Task material:

........

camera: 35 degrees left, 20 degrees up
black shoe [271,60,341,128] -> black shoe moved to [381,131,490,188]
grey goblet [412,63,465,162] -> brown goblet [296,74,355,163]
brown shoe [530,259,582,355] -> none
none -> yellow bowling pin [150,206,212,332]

........

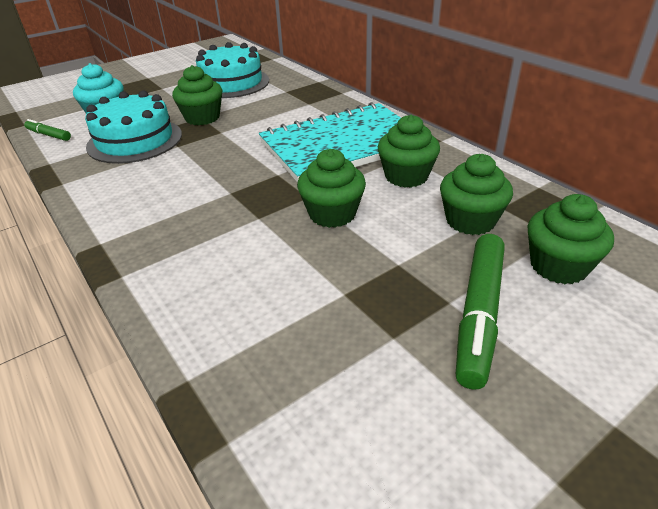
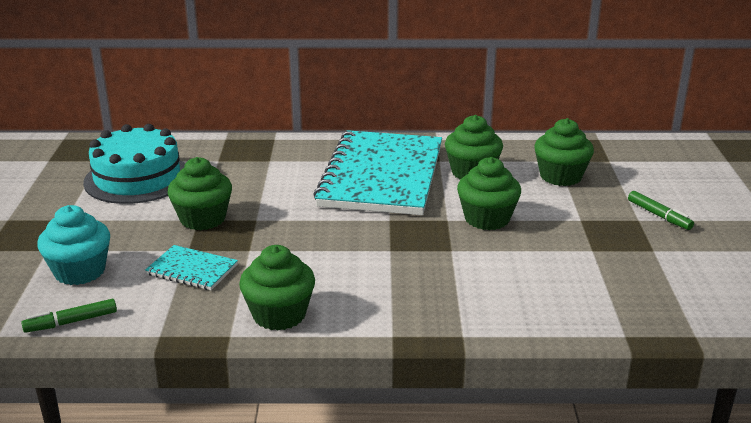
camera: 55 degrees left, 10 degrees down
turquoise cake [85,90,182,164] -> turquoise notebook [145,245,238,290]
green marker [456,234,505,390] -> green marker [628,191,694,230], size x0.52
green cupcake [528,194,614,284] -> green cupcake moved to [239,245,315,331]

........

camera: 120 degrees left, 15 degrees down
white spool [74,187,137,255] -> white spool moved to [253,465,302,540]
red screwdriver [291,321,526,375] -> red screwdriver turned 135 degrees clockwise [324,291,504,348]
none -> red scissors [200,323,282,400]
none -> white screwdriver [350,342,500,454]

........

What is required: Retype exactly the lines of the data above that fall between the line with "camera: 35 degrees left, 20 degrees up" and the line with "none -> yellow bowling pin [150,206,212,332]", inclusive, and add nothing.

Exercise result:
camera: 35 degrees left, 20 degrees up
black shoe [271,60,341,128] -> black shoe moved to [381,131,490,188]
grey goblet [412,63,465,162] -> brown goblet [296,74,355,163]
brown shoe [530,259,582,355] -> none
none -> yellow bowling pin [150,206,212,332]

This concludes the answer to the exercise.